- [The input]:
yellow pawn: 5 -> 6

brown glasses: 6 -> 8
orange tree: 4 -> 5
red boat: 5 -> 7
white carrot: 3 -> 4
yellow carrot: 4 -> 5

- [Task directions]: Nothing but the lines from the one with "brown glasses: 6 -> 8" through the last line of the records above should be retyped, and those word for word.

- [Output for this task]:
brown glasses: 6 -> 8
orange tree: 4 -> 5
red boat: 5 -> 7
white carrot: 3 -> 4
yellow carrot: 4 -> 5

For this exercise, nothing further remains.